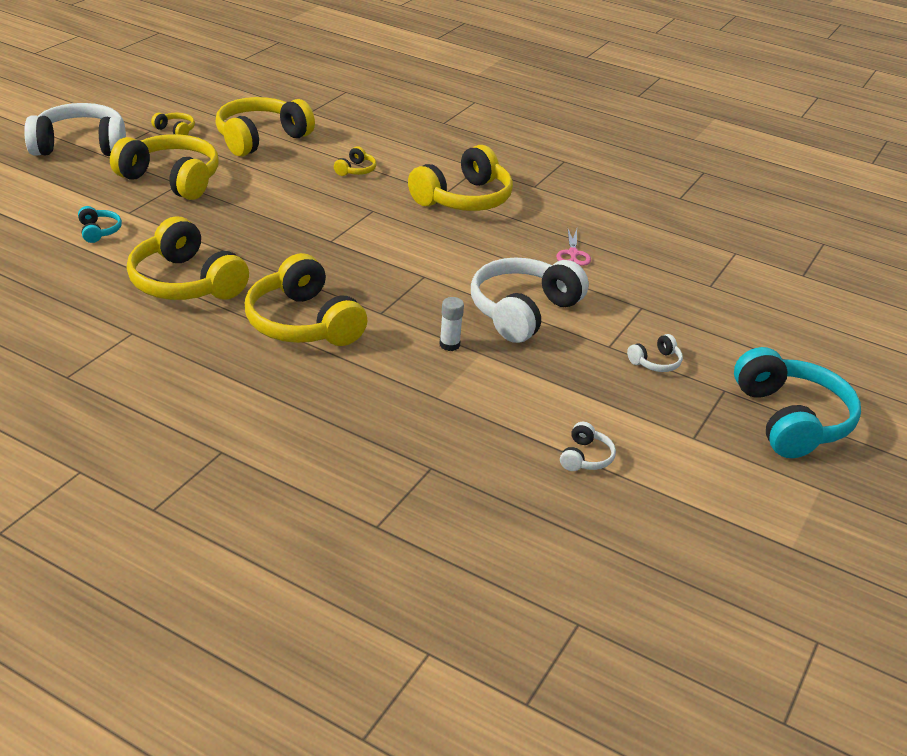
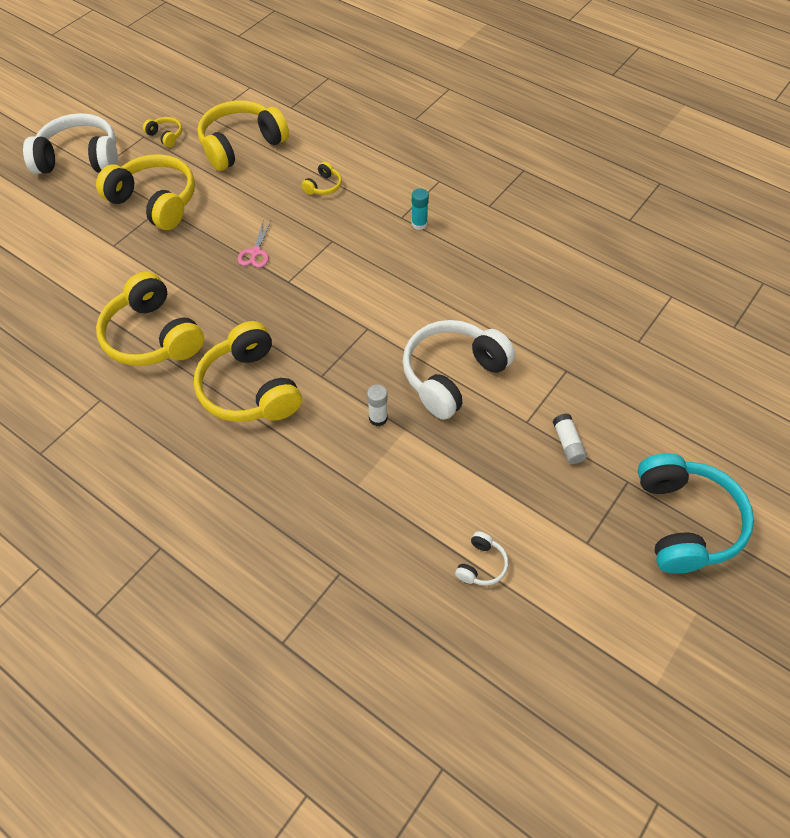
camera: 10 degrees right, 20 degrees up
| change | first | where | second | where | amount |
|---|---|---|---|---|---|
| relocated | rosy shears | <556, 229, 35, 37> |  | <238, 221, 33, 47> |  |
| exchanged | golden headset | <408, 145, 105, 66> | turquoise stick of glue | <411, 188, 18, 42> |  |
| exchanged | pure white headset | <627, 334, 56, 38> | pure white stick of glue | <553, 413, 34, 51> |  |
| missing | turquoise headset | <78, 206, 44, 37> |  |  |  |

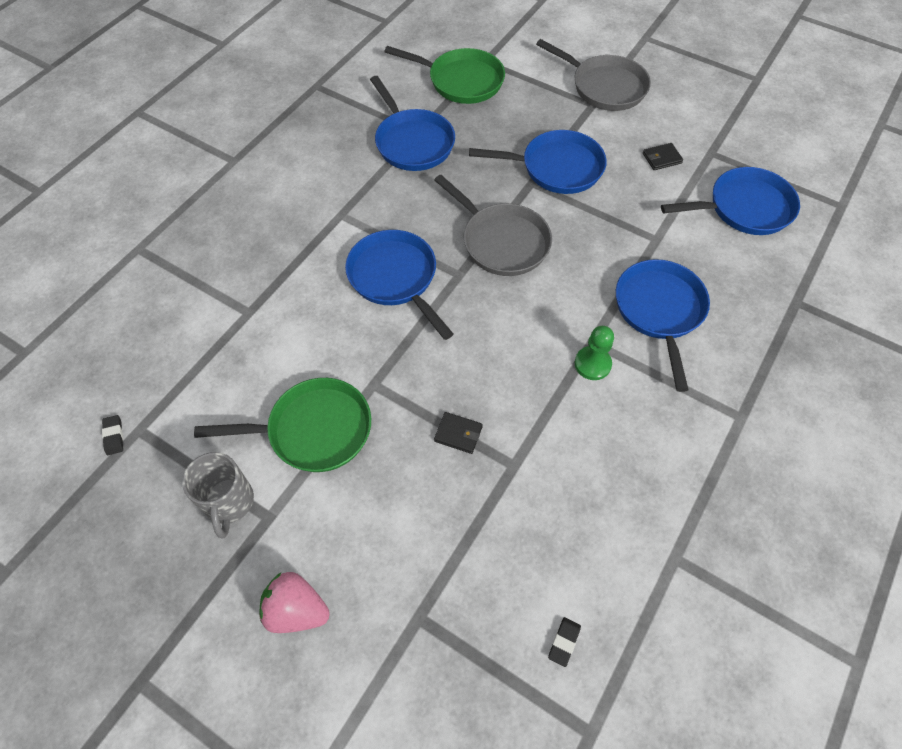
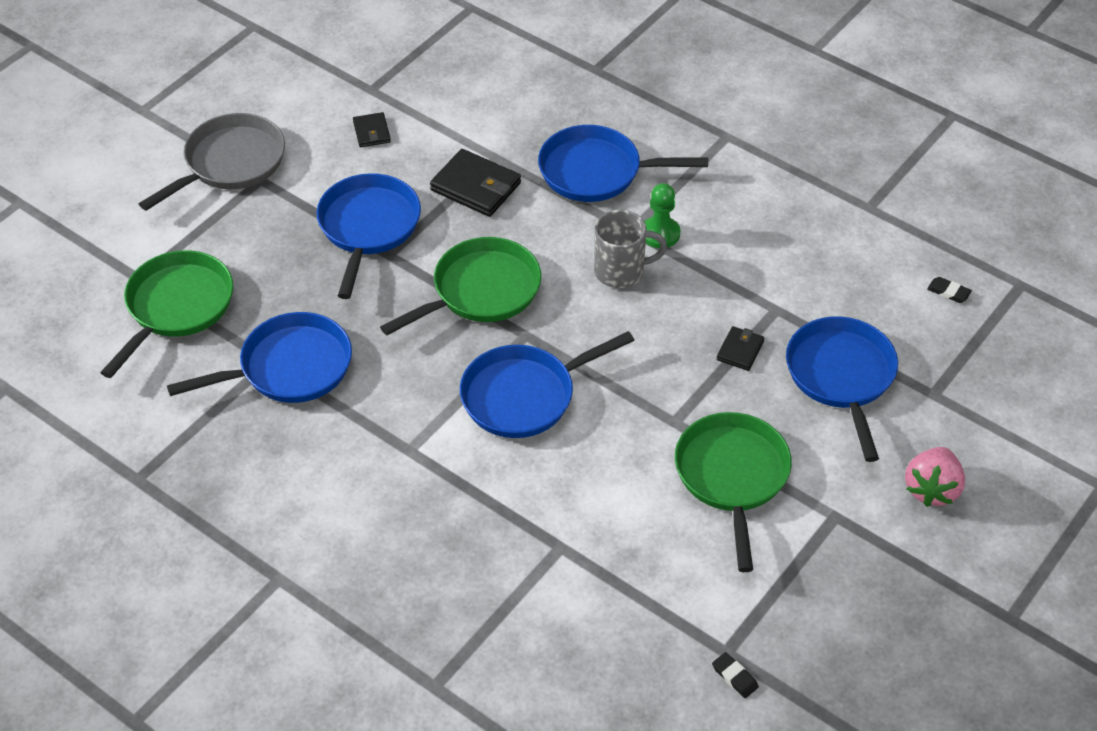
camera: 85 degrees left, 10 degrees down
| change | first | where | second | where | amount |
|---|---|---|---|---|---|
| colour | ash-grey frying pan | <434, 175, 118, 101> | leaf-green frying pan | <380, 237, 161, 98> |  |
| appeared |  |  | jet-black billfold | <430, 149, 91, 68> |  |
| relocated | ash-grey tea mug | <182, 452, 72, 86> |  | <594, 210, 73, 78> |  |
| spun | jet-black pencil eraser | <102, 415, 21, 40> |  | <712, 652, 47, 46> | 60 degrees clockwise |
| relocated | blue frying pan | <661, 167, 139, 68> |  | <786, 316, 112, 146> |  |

_ _ _ _ _ _ _

- _What is needed_
Reproduce only the lines of the records from the start up to and including the line that holds "exchanged | pure"; do not carry over any picture.

- _Completed exercise_
camera: 10 degrees right, 20 degrees up
| change | first | where | second | where | amount |
|---|---|---|---|---|---|
| relocated | rosy shears | <556, 229, 35, 37> |  | <238, 221, 33, 47> |  |
| exchanged | golden headset | <408, 145, 105, 66> | turquoise stick of glue | <411, 188, 18, 42> |  |
| exchanged | pure white headset | <627, 334, 56, 38> | pure white stick of glue | <553, 413, 34, 51> |  |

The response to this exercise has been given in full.